**** Working data ****

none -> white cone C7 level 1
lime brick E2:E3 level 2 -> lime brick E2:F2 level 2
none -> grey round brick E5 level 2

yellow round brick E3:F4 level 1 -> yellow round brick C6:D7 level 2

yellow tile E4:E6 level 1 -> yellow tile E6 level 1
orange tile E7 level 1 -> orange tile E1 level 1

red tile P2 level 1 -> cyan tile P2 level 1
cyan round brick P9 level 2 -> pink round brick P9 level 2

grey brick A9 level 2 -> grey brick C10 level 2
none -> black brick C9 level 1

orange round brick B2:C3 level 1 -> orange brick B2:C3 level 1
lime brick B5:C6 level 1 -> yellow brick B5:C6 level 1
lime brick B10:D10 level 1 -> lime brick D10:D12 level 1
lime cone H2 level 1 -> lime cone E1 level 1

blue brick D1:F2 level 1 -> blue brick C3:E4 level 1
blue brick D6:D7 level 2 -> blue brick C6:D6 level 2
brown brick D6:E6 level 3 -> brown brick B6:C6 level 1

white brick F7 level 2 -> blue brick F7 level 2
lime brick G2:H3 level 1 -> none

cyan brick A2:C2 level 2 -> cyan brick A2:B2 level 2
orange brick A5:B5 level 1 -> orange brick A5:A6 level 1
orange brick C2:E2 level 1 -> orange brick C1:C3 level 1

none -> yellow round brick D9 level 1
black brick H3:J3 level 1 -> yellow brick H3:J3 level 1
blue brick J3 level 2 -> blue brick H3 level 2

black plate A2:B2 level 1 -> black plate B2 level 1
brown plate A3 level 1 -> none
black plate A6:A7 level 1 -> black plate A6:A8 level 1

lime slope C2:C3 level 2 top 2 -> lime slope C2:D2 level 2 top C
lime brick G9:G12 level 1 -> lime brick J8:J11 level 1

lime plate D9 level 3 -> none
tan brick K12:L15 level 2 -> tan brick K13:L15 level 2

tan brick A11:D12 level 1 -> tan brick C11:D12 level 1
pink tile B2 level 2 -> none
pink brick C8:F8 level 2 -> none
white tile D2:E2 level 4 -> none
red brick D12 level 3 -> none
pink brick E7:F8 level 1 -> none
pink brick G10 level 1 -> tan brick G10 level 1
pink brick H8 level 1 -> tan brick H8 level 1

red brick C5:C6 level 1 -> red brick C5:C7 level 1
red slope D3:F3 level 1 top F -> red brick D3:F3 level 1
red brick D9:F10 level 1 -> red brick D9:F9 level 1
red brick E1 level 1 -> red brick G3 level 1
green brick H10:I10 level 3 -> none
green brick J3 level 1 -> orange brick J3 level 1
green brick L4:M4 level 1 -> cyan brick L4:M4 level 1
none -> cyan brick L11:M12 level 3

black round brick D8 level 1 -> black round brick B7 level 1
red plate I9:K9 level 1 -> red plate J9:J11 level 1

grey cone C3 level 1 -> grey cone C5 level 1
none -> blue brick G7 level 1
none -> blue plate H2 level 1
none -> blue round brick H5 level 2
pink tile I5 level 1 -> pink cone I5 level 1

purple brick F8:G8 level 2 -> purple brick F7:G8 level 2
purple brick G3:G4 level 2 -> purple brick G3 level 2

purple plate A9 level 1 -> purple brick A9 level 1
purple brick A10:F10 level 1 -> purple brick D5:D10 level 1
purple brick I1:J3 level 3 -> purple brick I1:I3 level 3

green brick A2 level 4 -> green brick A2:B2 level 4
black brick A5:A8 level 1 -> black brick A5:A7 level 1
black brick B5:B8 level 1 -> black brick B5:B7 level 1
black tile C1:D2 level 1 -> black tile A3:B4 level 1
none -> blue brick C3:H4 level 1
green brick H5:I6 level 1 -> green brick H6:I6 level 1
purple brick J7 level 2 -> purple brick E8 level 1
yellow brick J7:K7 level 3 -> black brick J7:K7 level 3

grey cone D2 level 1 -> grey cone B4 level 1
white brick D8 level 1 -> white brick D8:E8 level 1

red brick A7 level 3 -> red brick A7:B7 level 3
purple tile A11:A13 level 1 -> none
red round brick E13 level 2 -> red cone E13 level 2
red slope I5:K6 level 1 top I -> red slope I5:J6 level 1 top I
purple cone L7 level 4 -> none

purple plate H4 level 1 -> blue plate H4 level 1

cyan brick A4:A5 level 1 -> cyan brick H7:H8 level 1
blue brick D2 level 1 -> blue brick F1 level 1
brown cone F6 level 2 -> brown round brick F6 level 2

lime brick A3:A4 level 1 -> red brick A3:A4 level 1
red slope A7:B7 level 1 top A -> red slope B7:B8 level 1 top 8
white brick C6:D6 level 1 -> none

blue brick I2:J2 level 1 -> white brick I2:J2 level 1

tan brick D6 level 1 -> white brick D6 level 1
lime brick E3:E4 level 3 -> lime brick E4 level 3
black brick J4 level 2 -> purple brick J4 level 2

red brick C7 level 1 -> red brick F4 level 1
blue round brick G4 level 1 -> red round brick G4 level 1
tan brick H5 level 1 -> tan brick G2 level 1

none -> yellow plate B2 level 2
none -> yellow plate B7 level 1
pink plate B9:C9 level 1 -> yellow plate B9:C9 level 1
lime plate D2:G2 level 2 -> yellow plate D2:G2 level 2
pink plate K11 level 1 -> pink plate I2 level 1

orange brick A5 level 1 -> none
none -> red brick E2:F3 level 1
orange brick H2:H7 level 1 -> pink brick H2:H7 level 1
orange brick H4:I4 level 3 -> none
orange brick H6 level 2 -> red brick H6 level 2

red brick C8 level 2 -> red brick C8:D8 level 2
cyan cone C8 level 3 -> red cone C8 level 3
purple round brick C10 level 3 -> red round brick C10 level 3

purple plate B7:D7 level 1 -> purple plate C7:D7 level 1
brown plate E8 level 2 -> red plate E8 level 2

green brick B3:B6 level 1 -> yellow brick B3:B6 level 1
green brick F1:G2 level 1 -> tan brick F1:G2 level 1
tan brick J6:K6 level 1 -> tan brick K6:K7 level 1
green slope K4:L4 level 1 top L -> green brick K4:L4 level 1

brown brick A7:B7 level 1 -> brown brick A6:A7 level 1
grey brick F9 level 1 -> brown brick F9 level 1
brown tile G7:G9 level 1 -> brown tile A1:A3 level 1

****

**Exercise requirements**. Extract each line from the listing that holds the word "tile".

**The answer**.
yellow tile E4:E6 level 1 -> yellow tile E6 level 1
orange tile E7 level 1 -> orange tile E1 level 1
red tile P2 level 1 -> cyan tile P2 level 1
pink tile B2 level 2 -> none
white tile D2:E2 level 4 -> none
pink tile I5 level 1 -> pink cone I5 level 1
black tile C1:D2 level 1 -> black tile A3:B4 level 1
purple tile A11:A13 level 1 -> none
brown tile G7:G9 level 1 -> brown tile A1:A3 level 1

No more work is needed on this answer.